BEGIN Input data
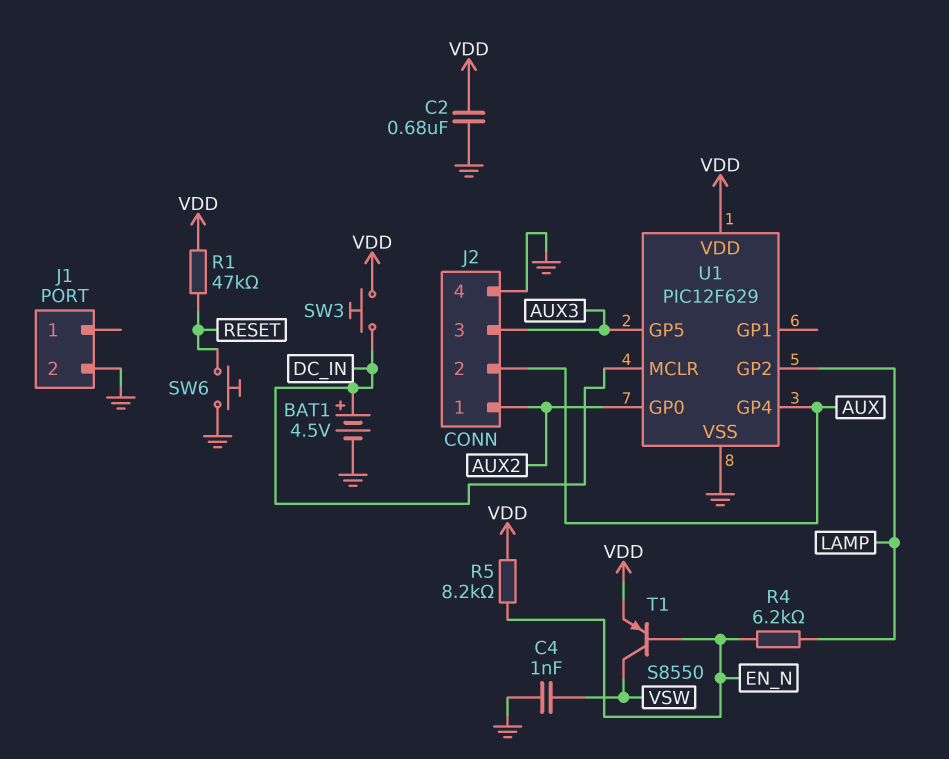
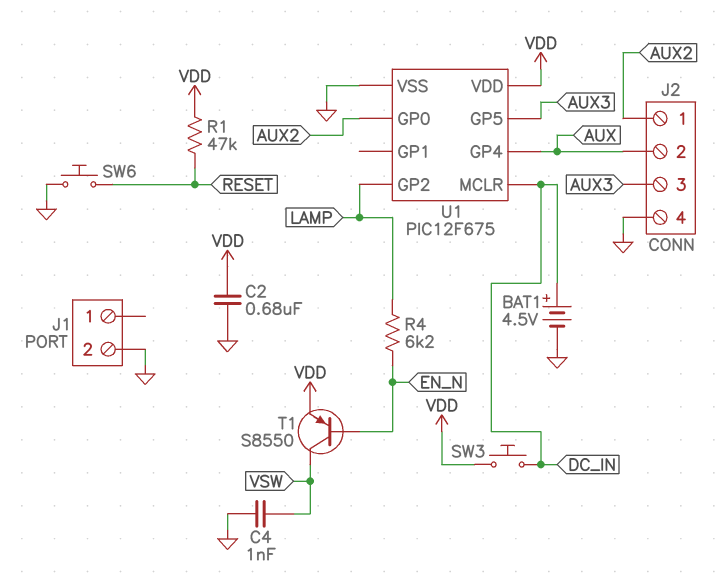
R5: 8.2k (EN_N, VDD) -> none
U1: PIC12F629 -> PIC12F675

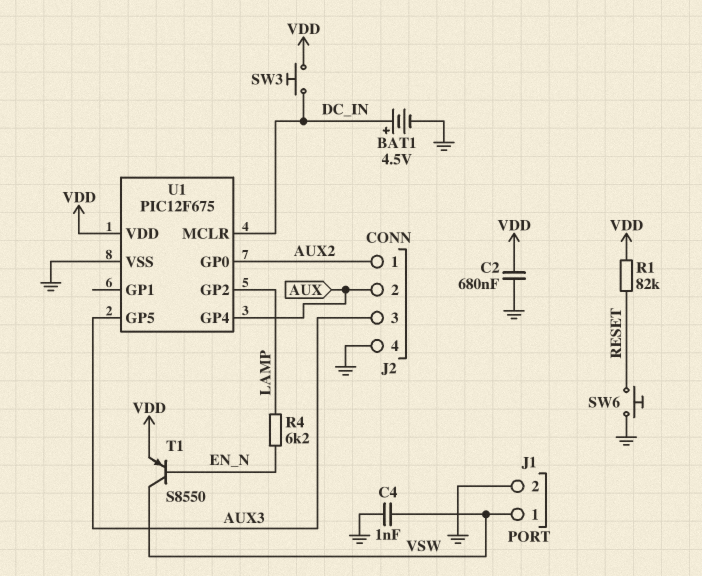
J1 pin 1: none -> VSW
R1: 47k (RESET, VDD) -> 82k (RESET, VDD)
END Input data
BEGIN Input data
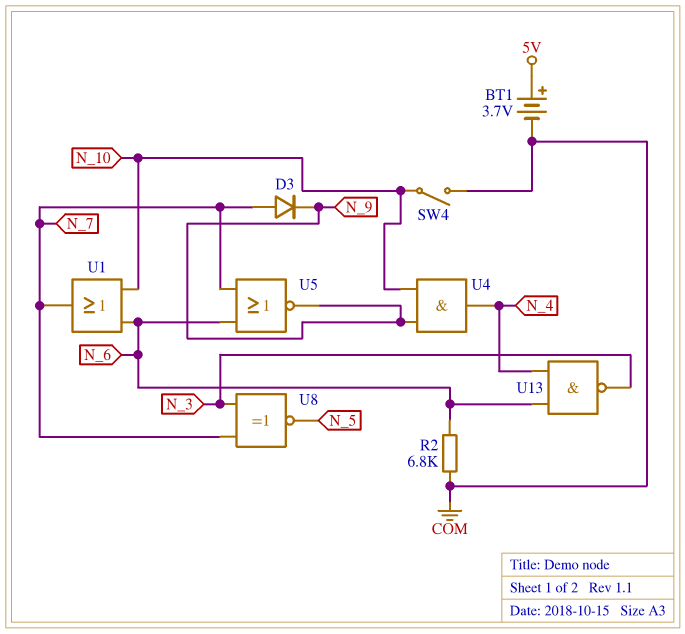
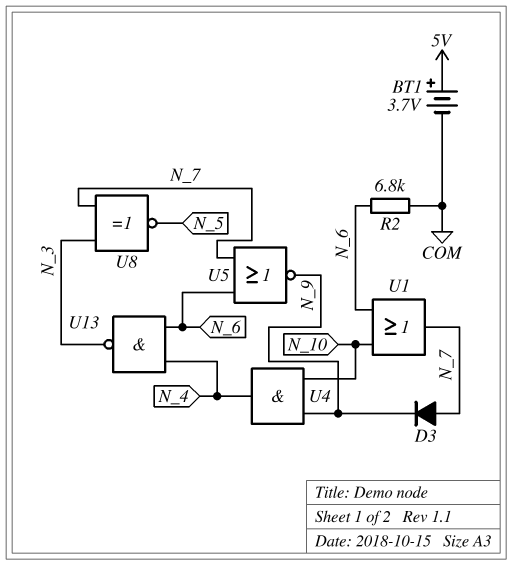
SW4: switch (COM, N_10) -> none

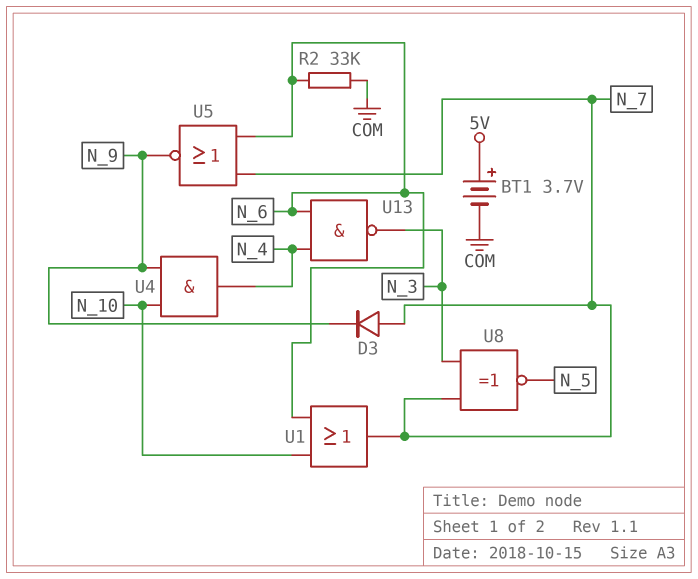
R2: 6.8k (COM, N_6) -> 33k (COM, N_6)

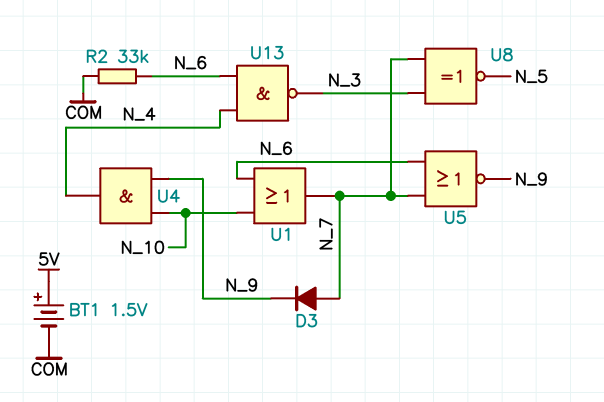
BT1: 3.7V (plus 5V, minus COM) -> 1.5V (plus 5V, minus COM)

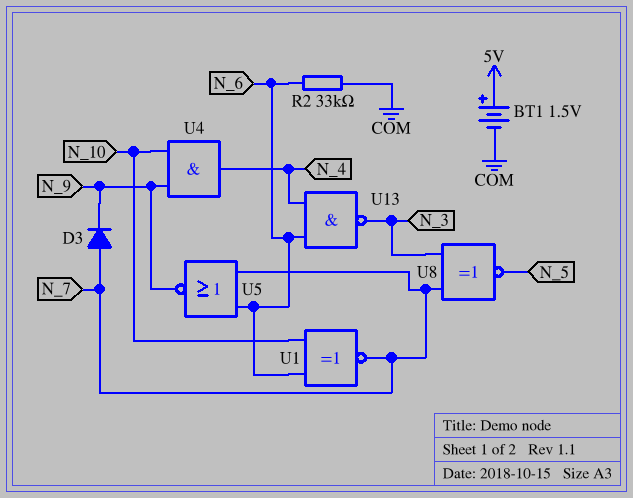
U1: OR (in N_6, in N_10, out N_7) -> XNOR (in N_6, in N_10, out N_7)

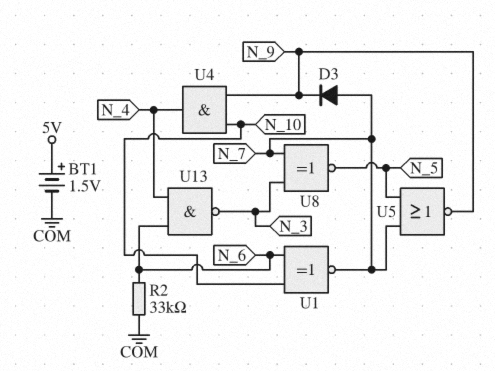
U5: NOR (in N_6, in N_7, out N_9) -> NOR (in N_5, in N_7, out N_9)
END Input data
BEGIN Input data
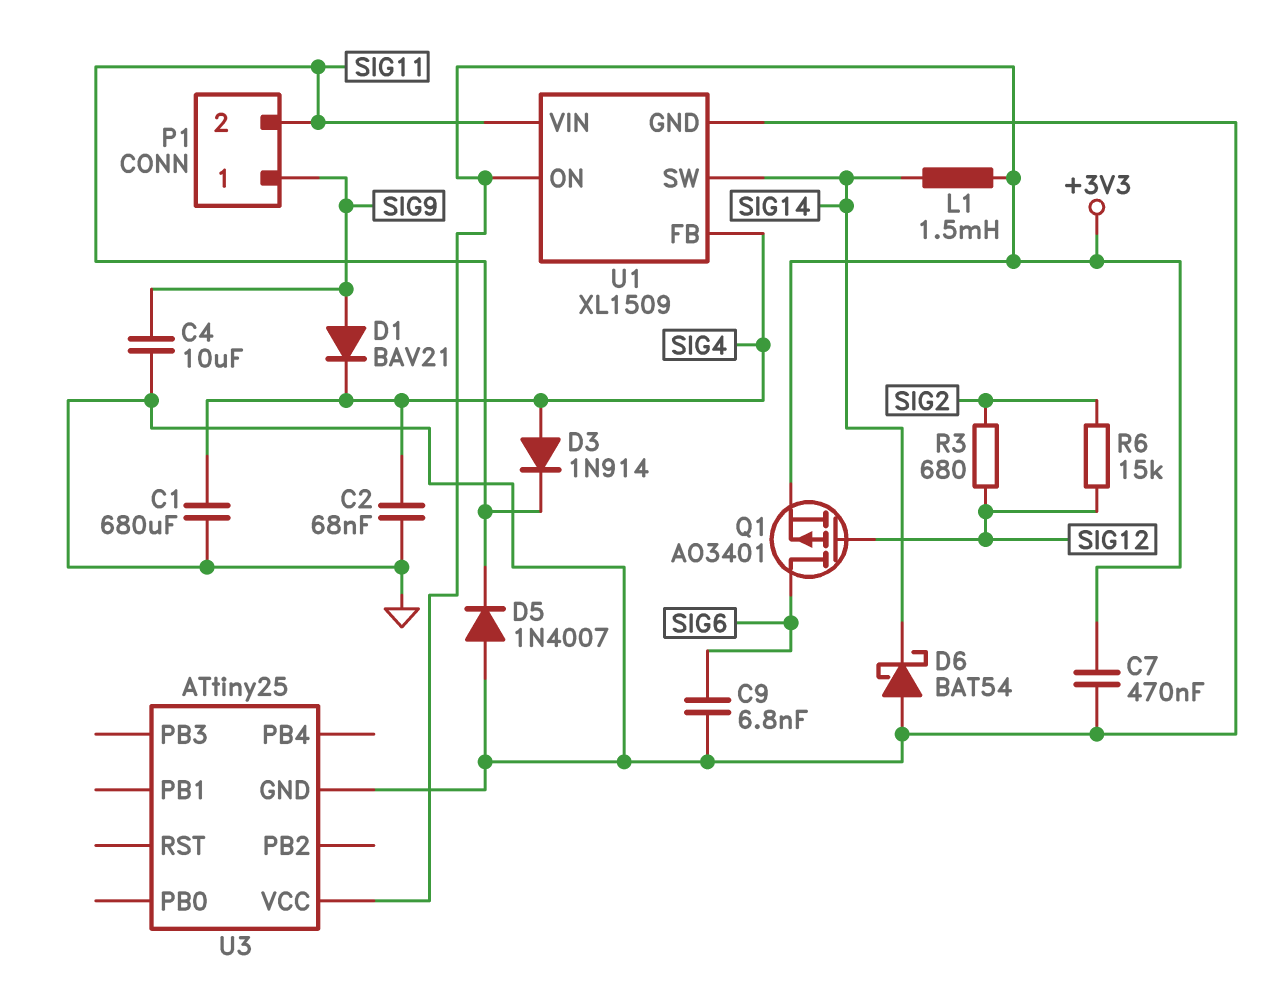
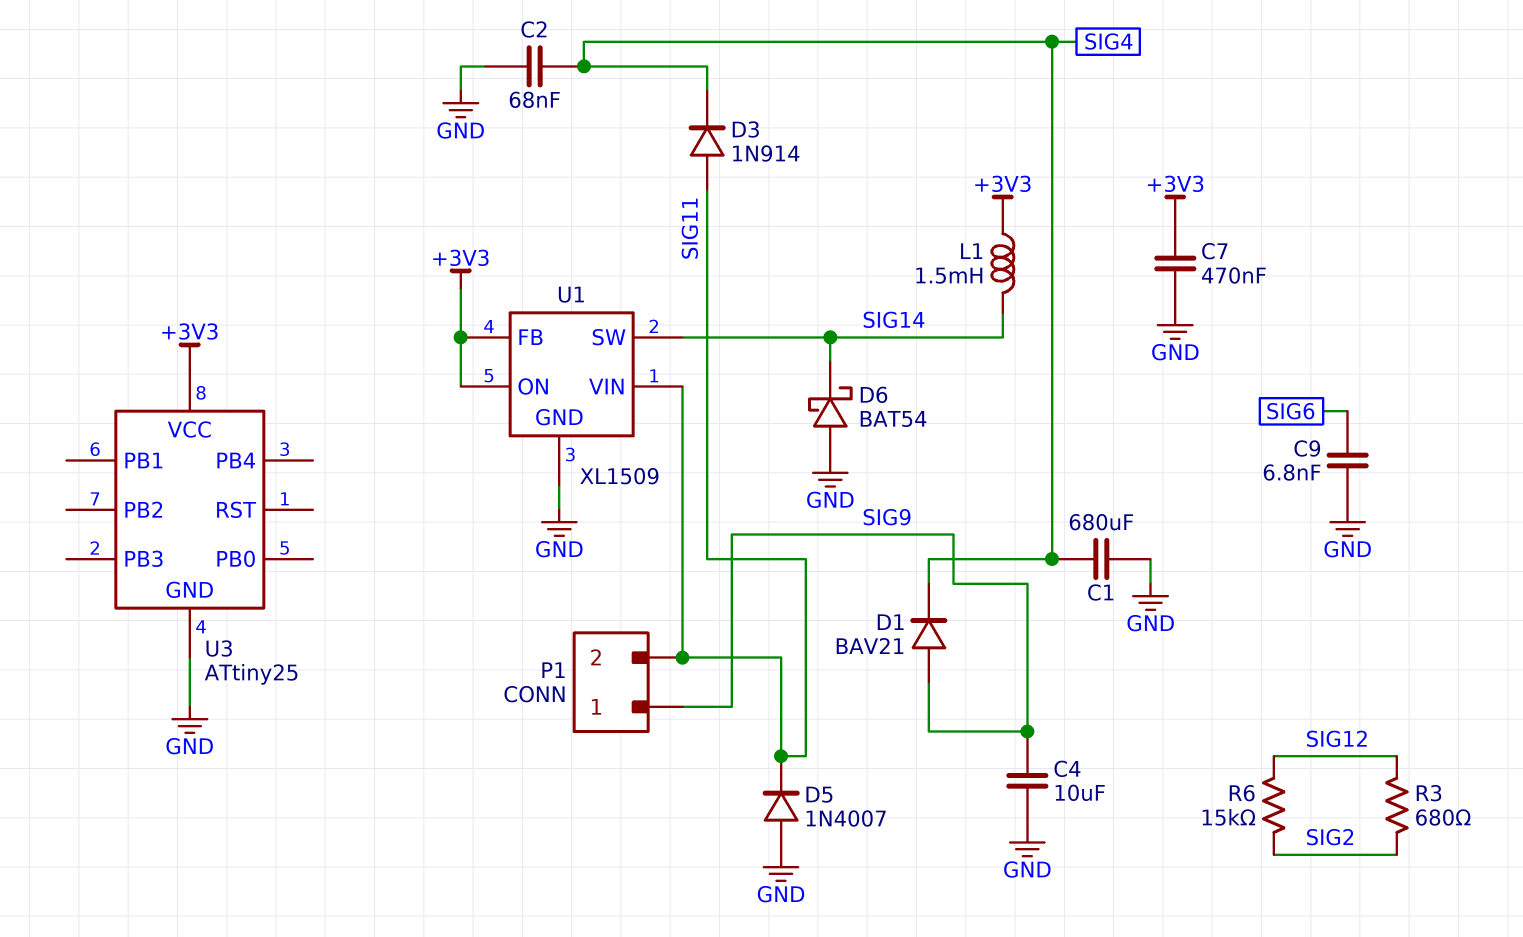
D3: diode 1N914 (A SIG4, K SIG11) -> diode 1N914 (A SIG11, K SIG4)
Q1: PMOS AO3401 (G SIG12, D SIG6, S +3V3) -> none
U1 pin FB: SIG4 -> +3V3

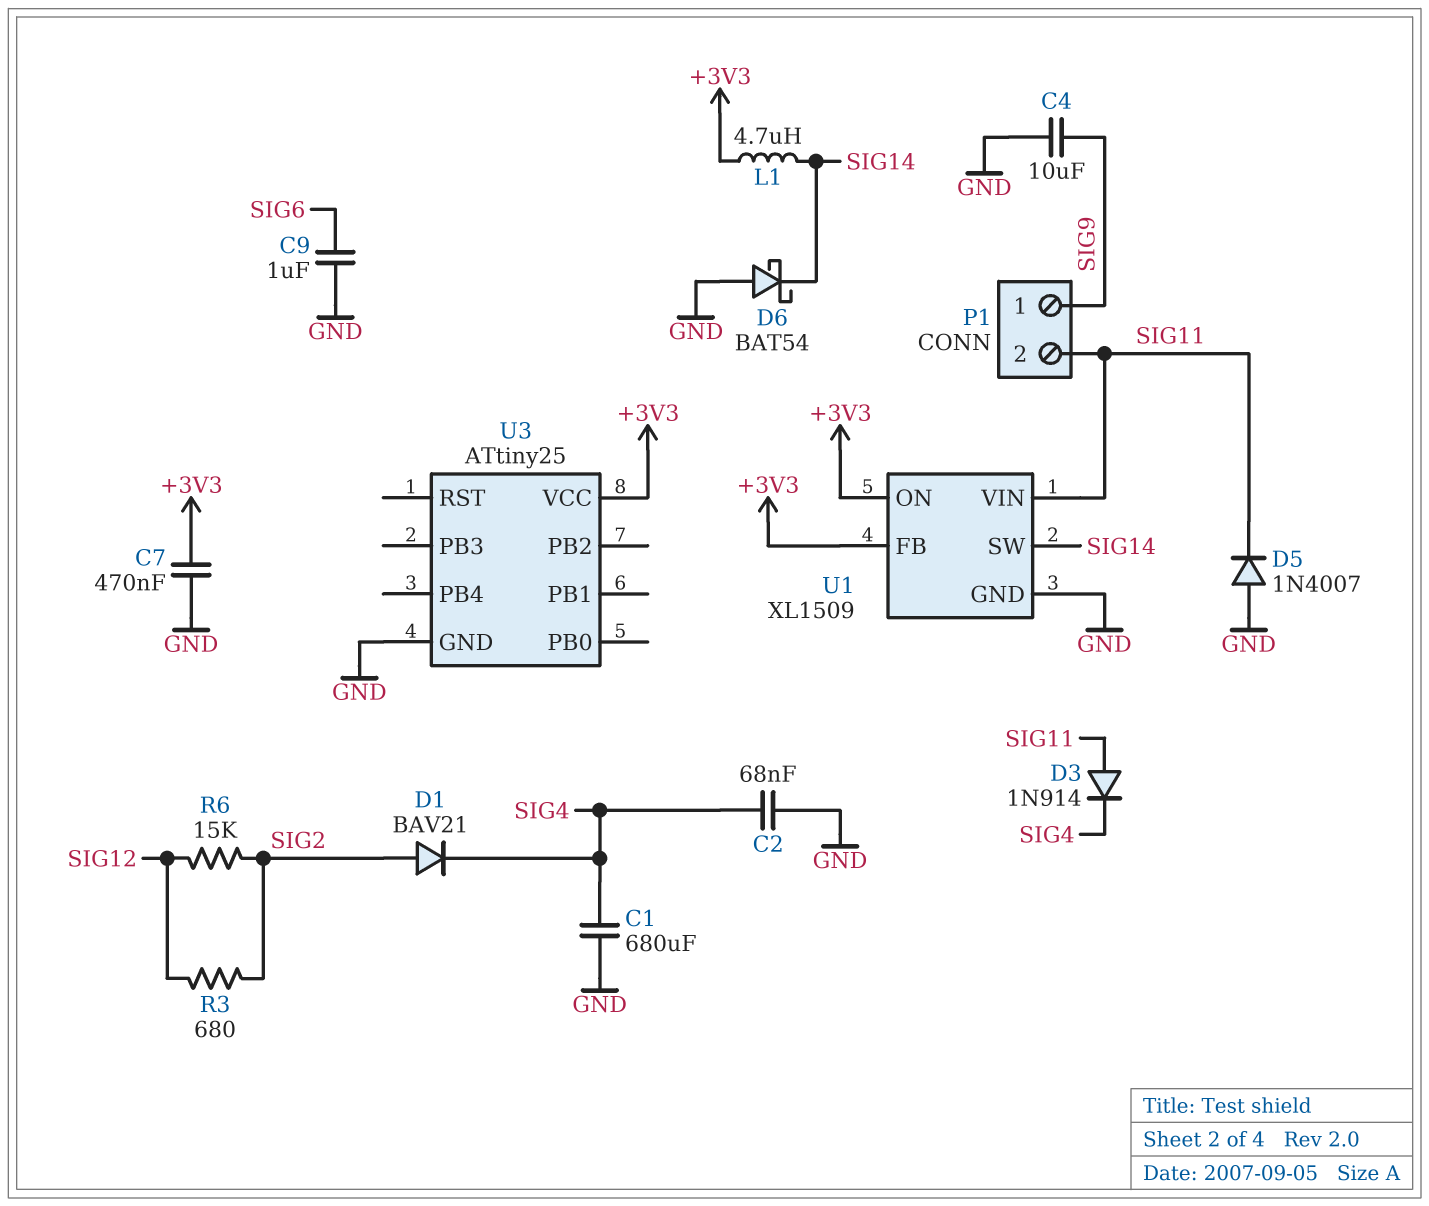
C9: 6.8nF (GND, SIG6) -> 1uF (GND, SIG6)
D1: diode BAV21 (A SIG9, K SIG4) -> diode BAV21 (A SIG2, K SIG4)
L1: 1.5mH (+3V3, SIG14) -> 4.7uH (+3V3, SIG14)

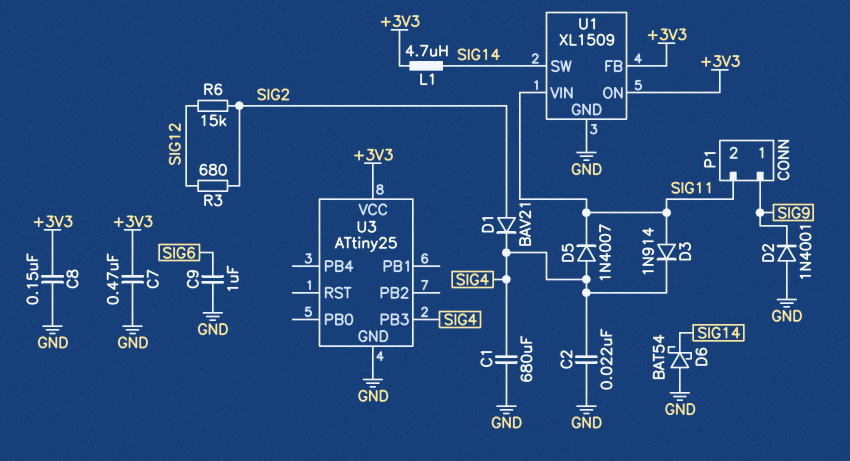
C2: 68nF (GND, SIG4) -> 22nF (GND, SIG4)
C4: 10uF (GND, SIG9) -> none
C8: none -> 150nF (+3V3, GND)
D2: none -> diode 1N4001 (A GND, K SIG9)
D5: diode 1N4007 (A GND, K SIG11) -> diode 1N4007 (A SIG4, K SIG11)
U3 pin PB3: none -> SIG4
END Input data
Give exactly the lines above that run from the line with "SW4: switch (COM, N_10) -> none" to the line with "U5: NOR (in", both included, leaving every picture out.

[Problem solution]:
SW4: switch (COM, N_10) -> none

R2: 6.8k (COM, N_6) -> 33k (COM, N_6)

BT1: 3.7V (plus 5V, minus COM) -> 1.5V (plus 5V, minus COM)

U1: OR (in N_6, in N_10, out N_7) -> XNOR (in N_6, in N_10, out N_7)

U5: NOR (in N_6, in N_7, out N_9) -> NOR (in N_5, in N_7, out N_9)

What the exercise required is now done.